EXERCISE DIRECTIONS
Write out, from the entries below, exactly the lines that run between the lines holding "camera: 50 degrees right, 5 degrees down" and "moved | RED", inclusive, and stop there.

----- PROVIDED MATERIAL

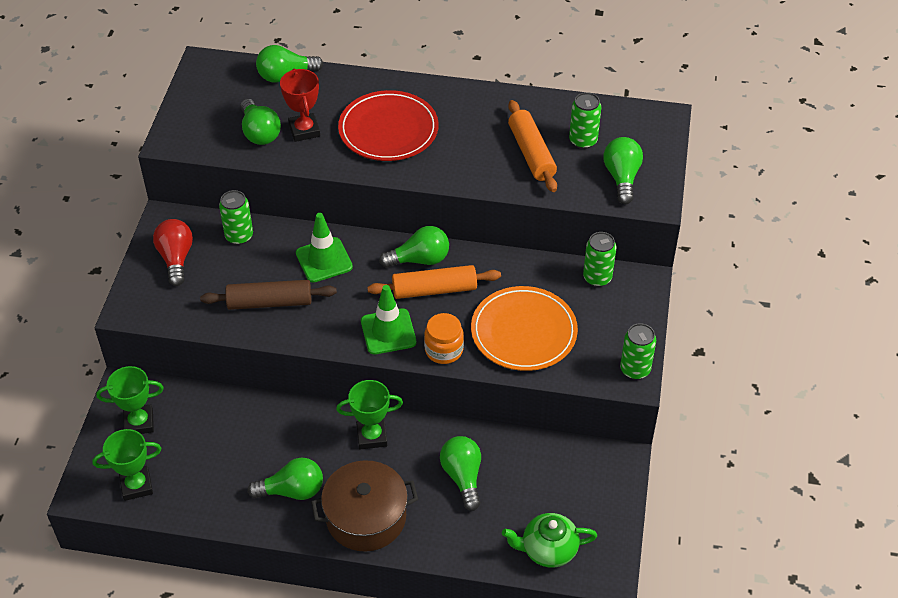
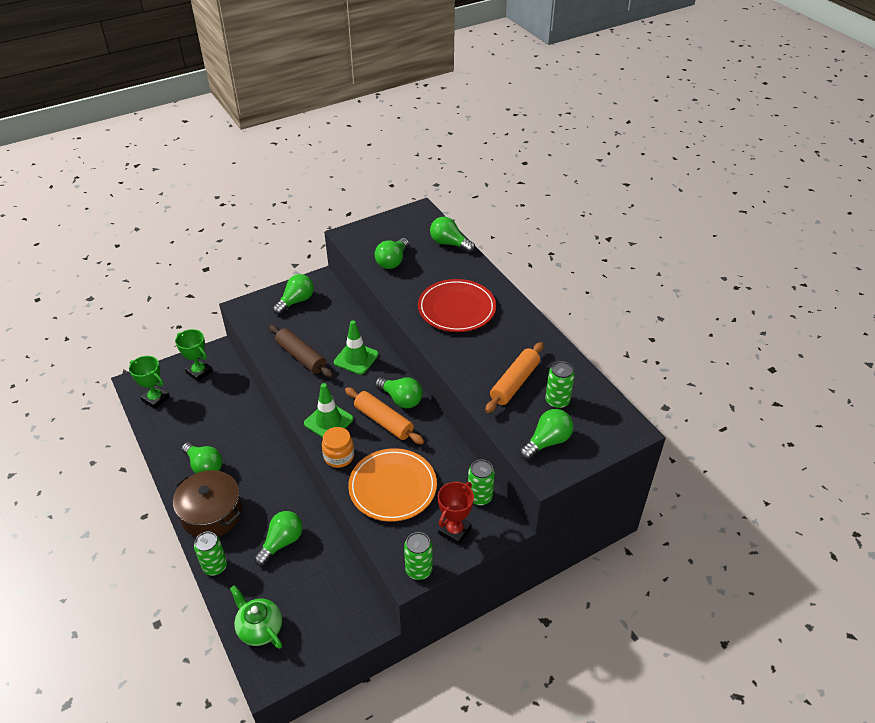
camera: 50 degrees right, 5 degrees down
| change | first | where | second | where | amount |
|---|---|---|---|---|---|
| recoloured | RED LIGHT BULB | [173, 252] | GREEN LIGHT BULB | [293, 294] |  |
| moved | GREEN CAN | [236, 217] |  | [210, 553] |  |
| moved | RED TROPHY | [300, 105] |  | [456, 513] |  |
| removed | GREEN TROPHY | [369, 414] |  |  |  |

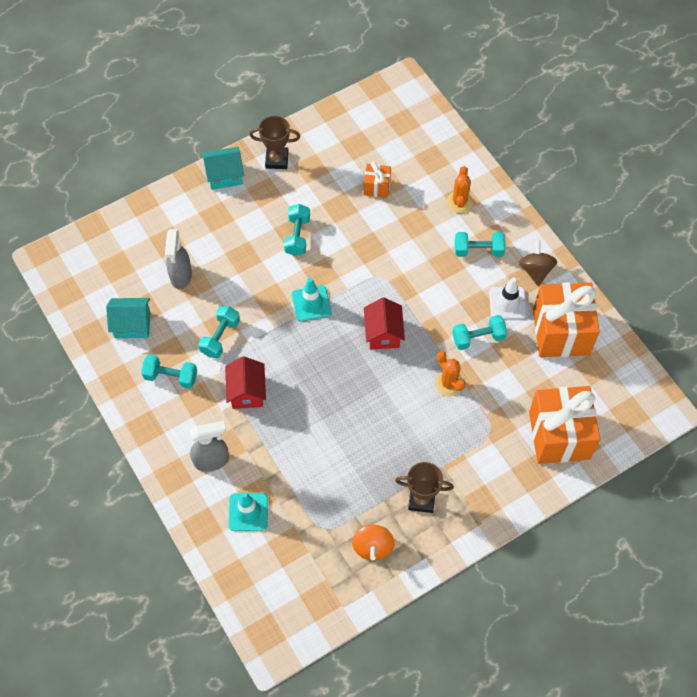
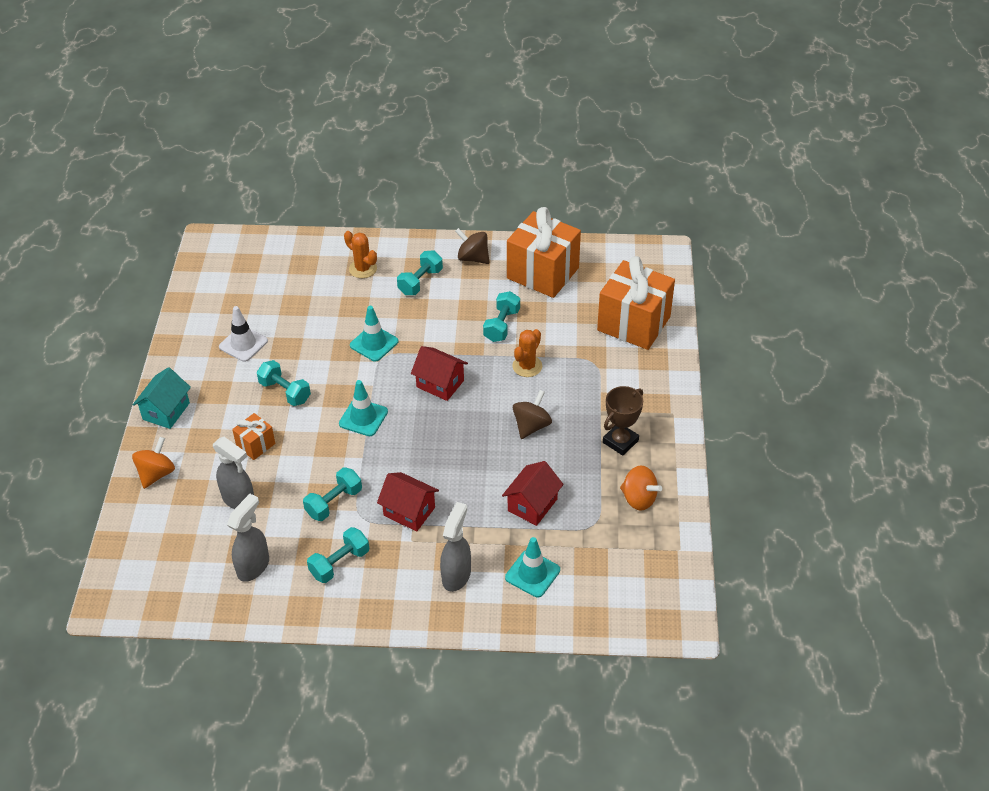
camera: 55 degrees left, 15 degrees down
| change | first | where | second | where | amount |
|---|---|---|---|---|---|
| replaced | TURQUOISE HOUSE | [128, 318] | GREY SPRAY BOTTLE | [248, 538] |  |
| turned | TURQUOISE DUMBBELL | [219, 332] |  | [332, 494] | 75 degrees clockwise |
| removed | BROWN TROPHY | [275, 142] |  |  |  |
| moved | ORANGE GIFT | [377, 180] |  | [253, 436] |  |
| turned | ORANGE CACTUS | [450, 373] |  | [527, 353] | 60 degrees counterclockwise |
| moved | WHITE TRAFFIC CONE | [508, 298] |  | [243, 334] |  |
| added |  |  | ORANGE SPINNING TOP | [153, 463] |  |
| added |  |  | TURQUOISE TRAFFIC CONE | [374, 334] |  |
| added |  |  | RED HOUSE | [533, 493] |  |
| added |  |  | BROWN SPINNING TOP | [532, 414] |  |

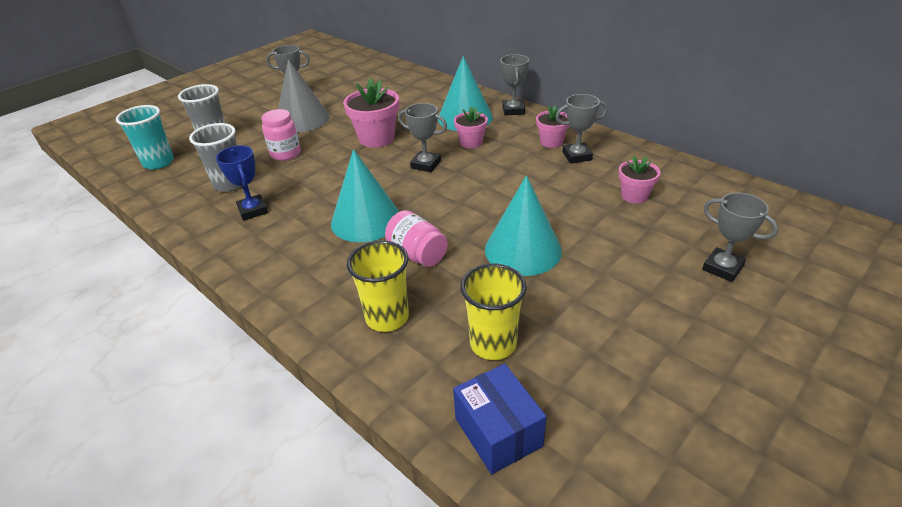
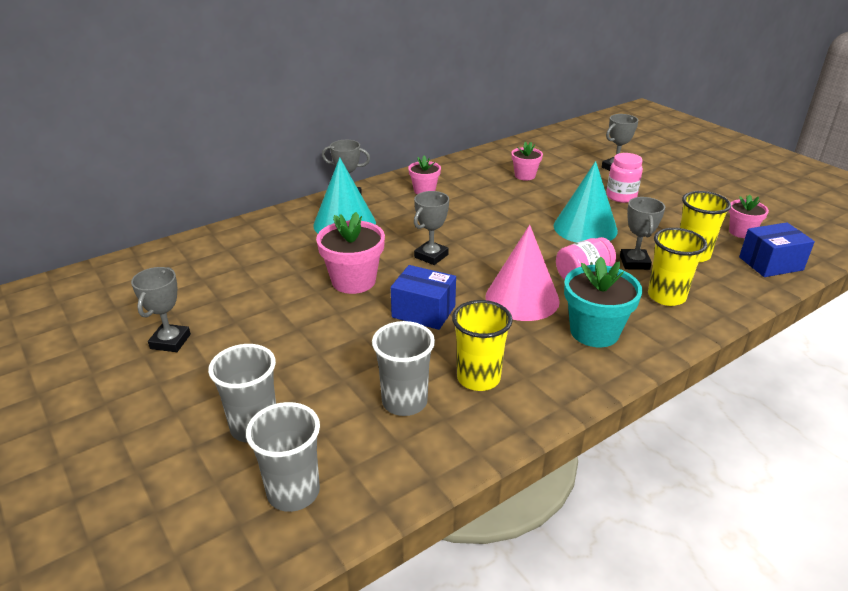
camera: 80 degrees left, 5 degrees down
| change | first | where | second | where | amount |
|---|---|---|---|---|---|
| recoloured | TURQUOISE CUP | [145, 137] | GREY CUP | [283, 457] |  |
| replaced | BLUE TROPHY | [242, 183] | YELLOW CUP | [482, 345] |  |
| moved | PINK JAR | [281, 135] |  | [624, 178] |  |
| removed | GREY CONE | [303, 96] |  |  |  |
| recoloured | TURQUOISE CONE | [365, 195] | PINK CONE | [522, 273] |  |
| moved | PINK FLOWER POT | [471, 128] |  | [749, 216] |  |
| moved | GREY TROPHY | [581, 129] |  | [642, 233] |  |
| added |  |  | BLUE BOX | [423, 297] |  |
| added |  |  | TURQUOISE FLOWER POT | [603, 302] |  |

----------
----- PROVIDED MATERIAL

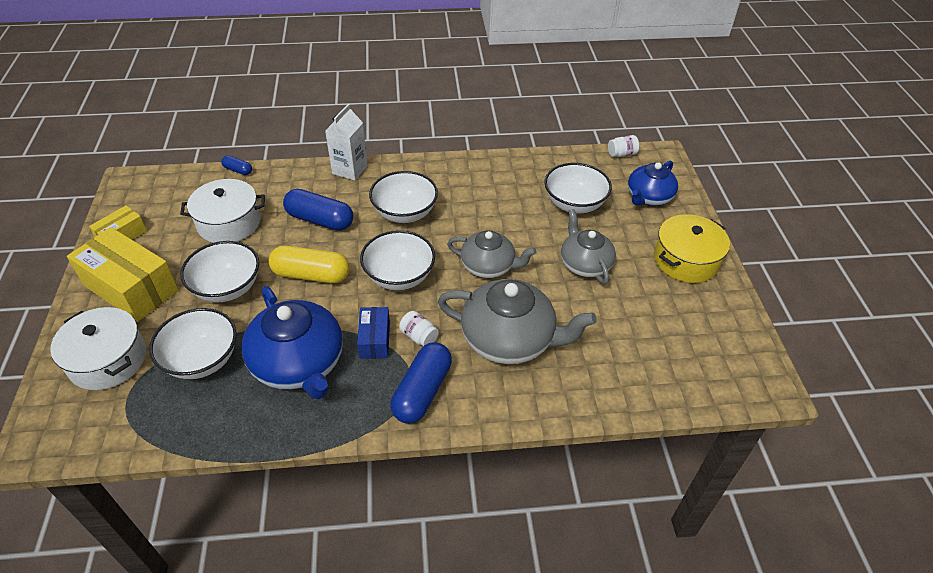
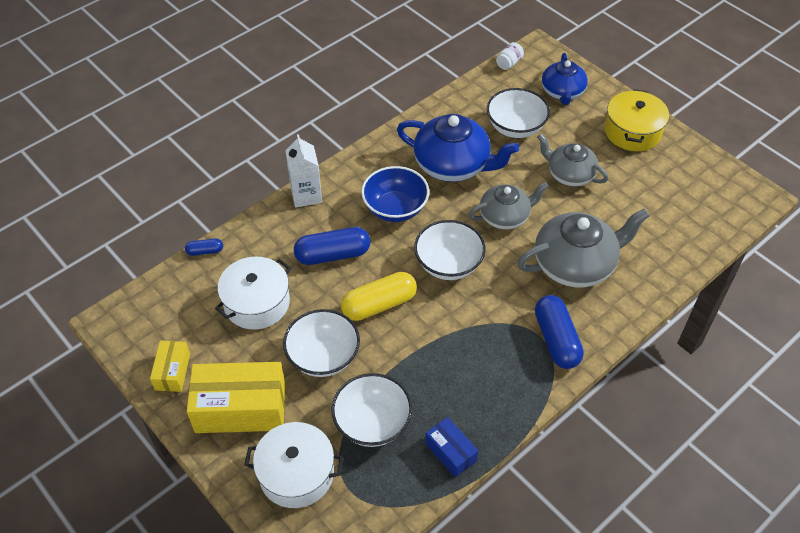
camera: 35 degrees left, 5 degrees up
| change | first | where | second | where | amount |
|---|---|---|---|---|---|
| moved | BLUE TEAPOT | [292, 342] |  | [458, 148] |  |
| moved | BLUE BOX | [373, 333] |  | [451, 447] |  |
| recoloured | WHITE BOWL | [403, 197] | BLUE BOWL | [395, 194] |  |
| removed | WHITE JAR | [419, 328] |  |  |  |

----------
----- PROVIDED MATERIAL

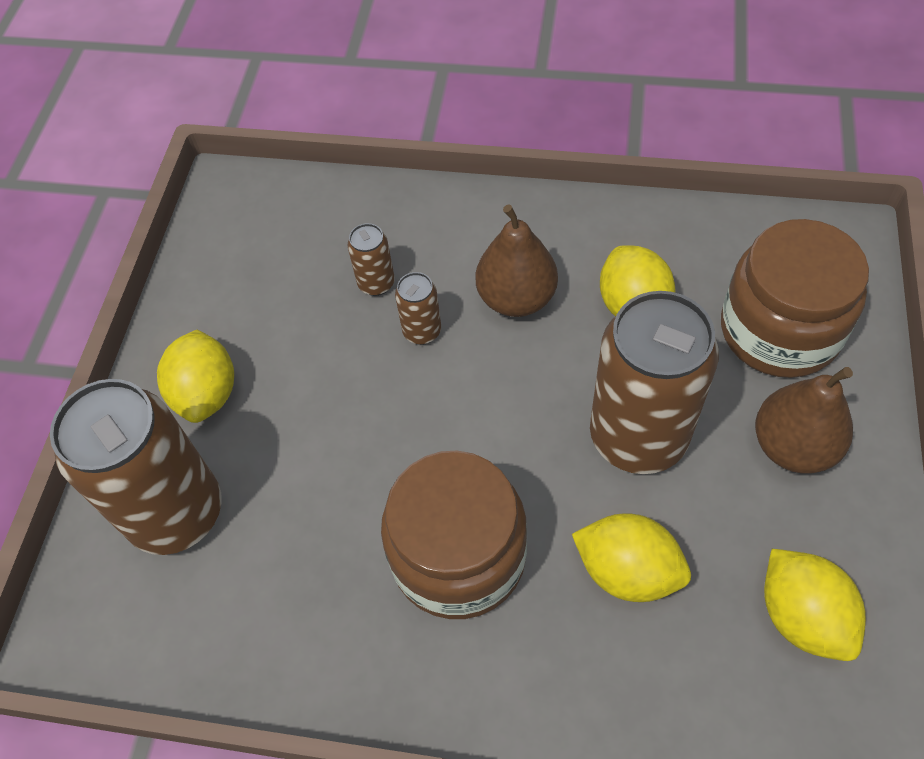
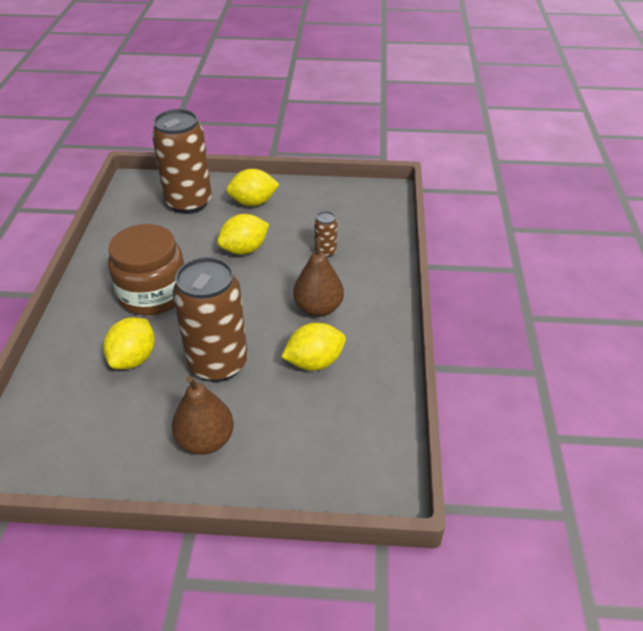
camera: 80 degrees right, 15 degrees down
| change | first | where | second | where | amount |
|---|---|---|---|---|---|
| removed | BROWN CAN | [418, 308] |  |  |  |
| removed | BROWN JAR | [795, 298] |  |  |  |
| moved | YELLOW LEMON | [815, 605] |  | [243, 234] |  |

----------

RESPONSE BOX
camera: 50 degrees right, 5 degrees down
| change | first | where | second | where | amount |
|---|---|---|---|---|---|
| recoloured | RED LIGHT BULB | [173, 252] | GREEN LIGHT BULB | [293, 294] |  |
| moved | GREEN CAN | [236, 217] |  | [210, 553] |  |
| moved | RED TROPHY | [300, 105] |  | [456, 513] |  |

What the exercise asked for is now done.